##### DATA SHOWN #####

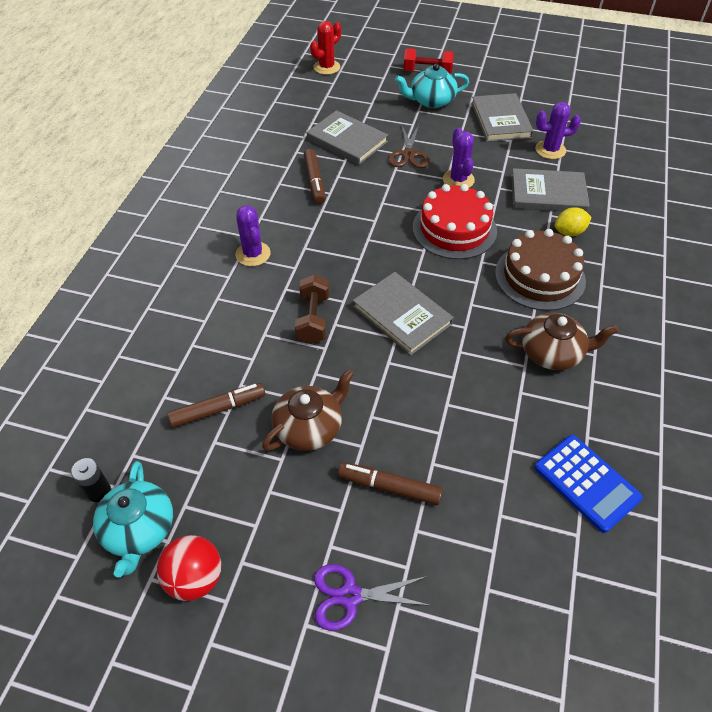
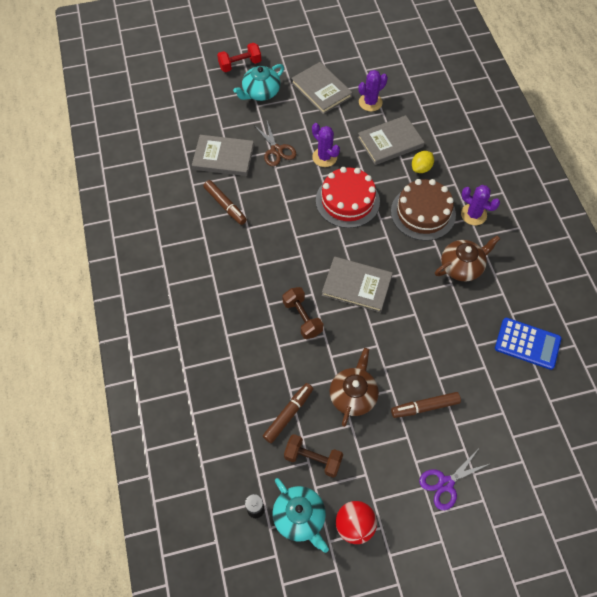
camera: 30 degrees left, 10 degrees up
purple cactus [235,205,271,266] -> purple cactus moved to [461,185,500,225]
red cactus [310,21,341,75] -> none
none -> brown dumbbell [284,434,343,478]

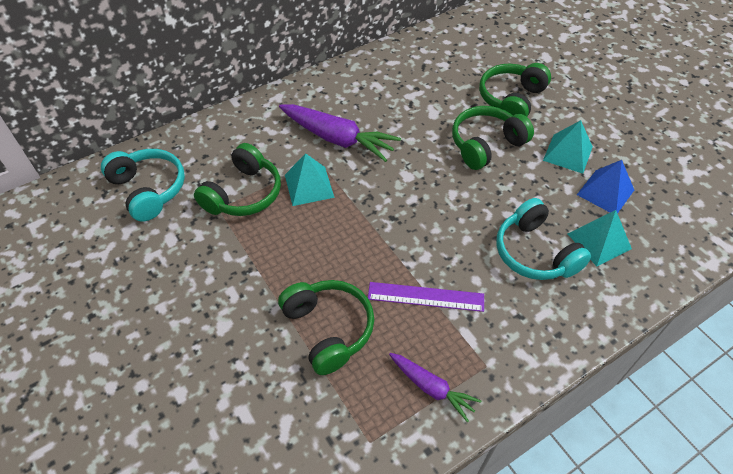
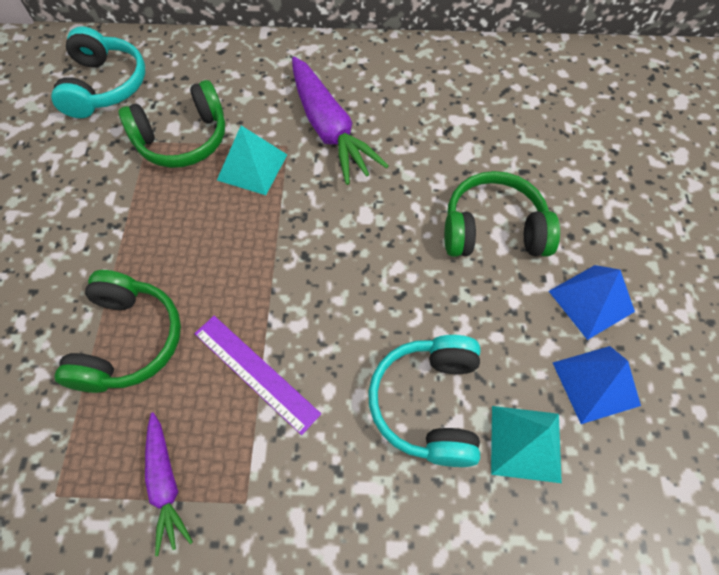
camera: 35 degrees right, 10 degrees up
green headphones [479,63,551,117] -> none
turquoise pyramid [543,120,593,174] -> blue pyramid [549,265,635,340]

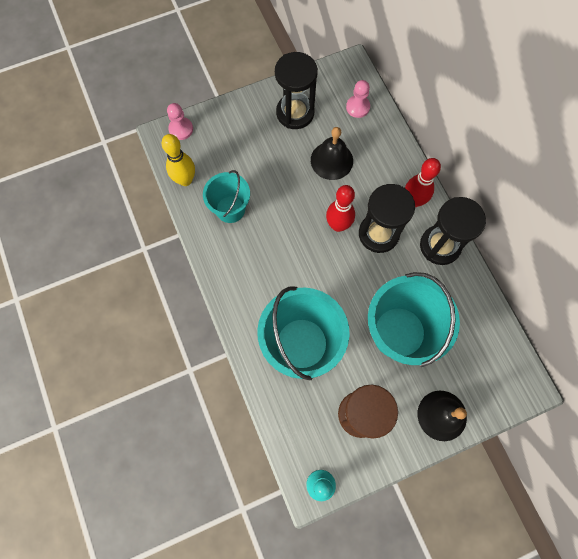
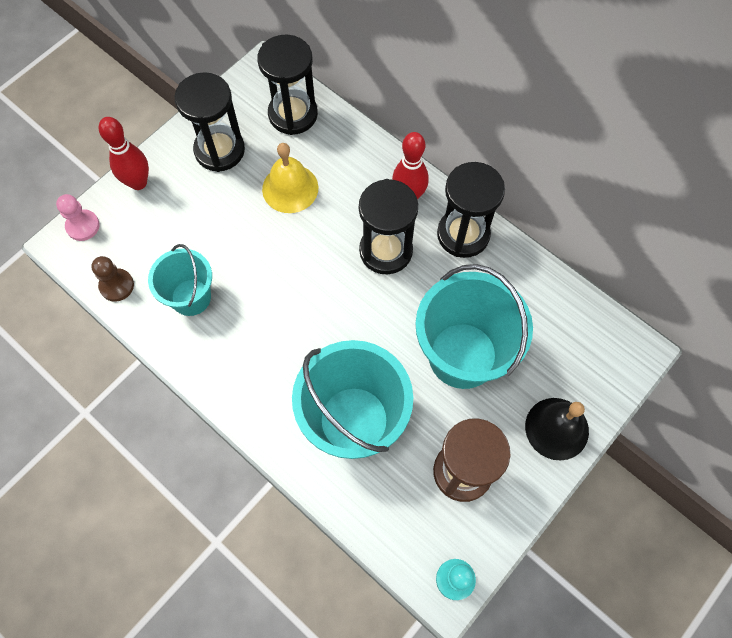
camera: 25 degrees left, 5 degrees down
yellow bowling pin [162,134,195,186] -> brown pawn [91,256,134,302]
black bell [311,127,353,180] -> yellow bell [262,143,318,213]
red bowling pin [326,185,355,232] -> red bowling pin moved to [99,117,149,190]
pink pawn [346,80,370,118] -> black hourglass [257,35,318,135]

#####

> _THE PROBLEM_
Beginning with the line that contains "black bell [311,127,353,180]", write out every line through the end of the entries above, exactly.

> _SOLUTION FOR THIS TASK_
black bell [311,127,353,180] -> yellow bell [262,143,318,213]
red bowling pin [326,185,355,232] -> red bowling pin moved to [99,117,149,190]
pink pawn [346,80,370,118] -> black hourglass [257,35,318,135]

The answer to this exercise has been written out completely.